Material provided
<<<<
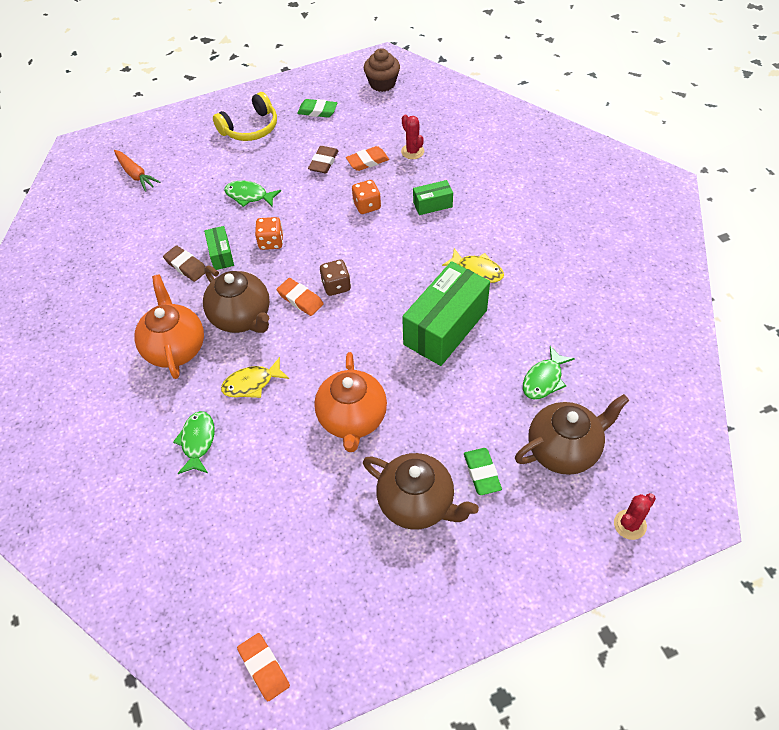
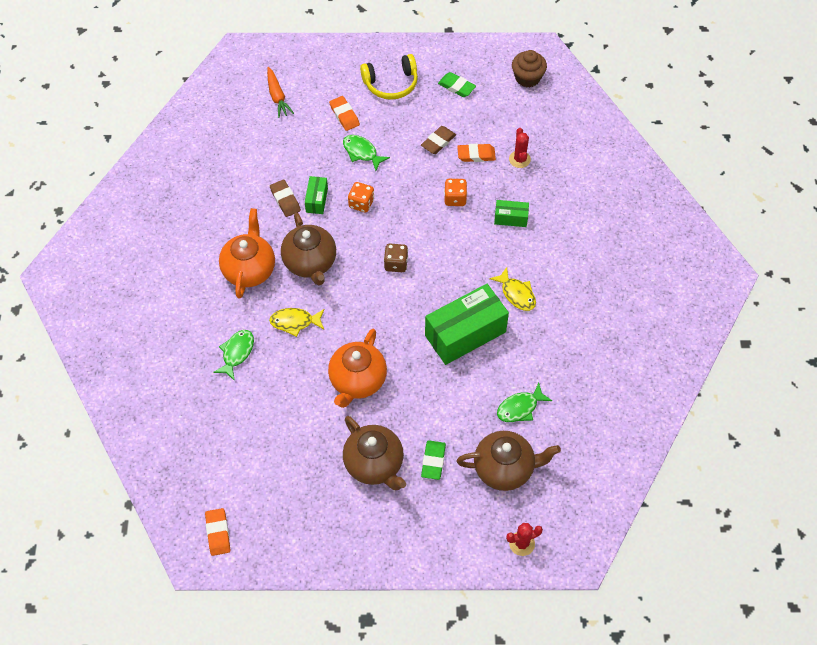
camera: 20 degrees right, 5 degrees up
(300, 299) = (362, 265): orange eraser -> orange eraser (344, 115)

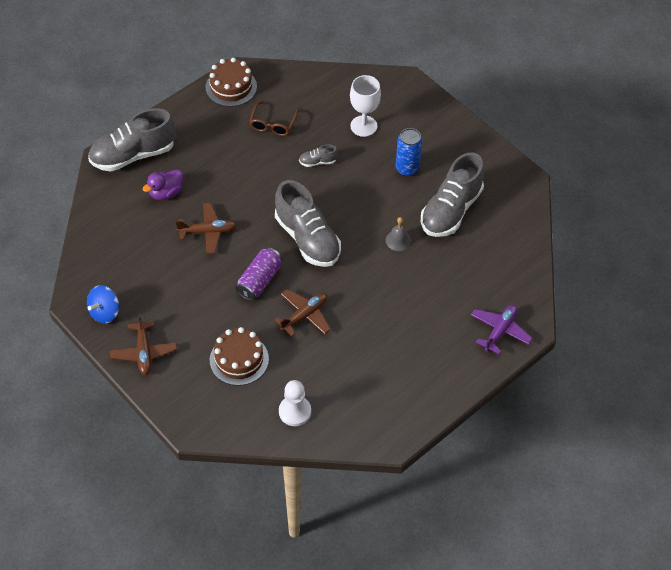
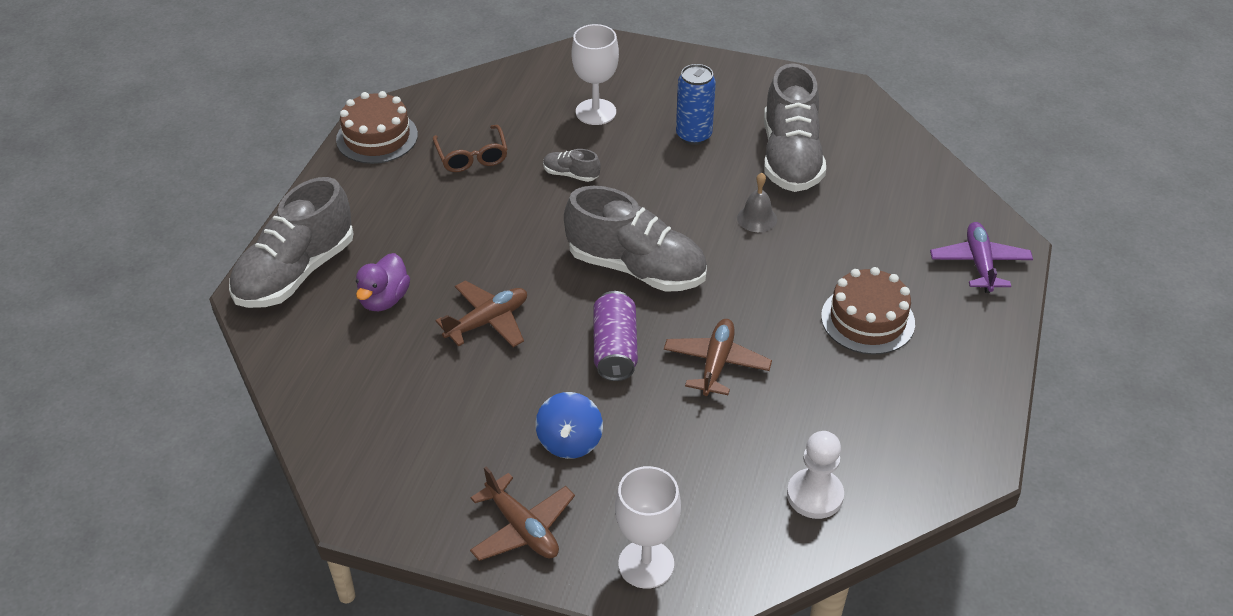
camera: 30 degrees left, 10 degrees down
(105, 312) = (414, 501): blue spinning top -> blue spinning top (569, 442)
(187, 401) = (646, 564): none -> white goblet
(239, 359) = (674, 466): brown cake -> brown cake (867, 319)
(318, 162) = (571, 174): grey shoe -> grey shoe turned 60 degrees clockwise

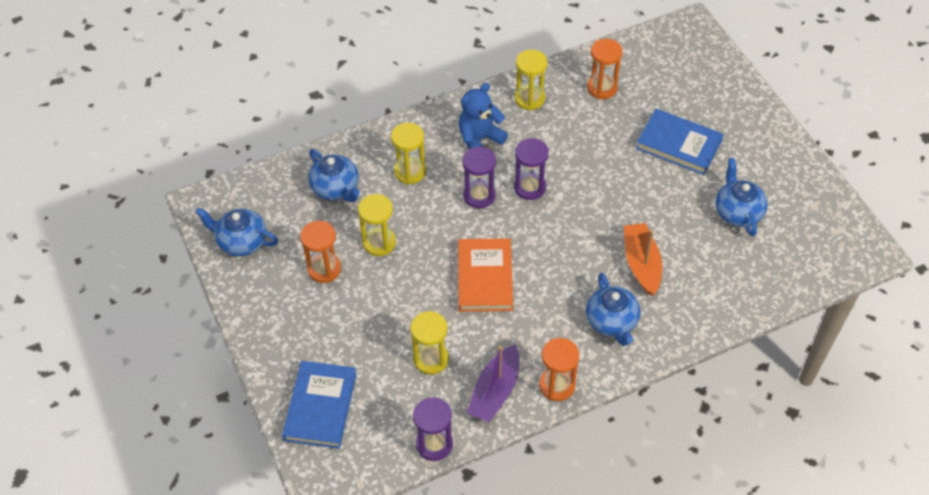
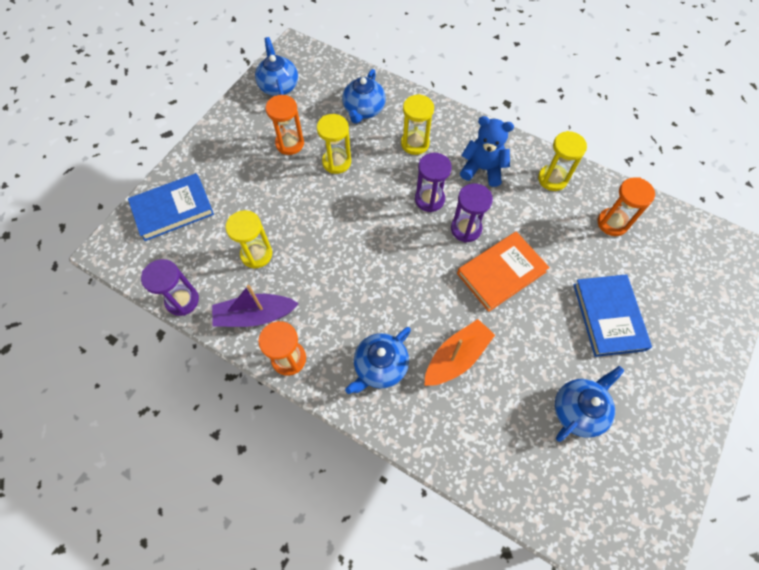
camera: 55 degrees right, 10 degrees up
(485, 277) = (356, 247): orange book -> orange book (501, 273)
>>>>
Brief
Could you report every line of the material that contains the string "orange"?

Exercise solution
(300, 299) = (362, 265): orange eraser -> orange eraser (344, 115)
(485, 277) = (356, 247): orange book -> orange book (501, 273)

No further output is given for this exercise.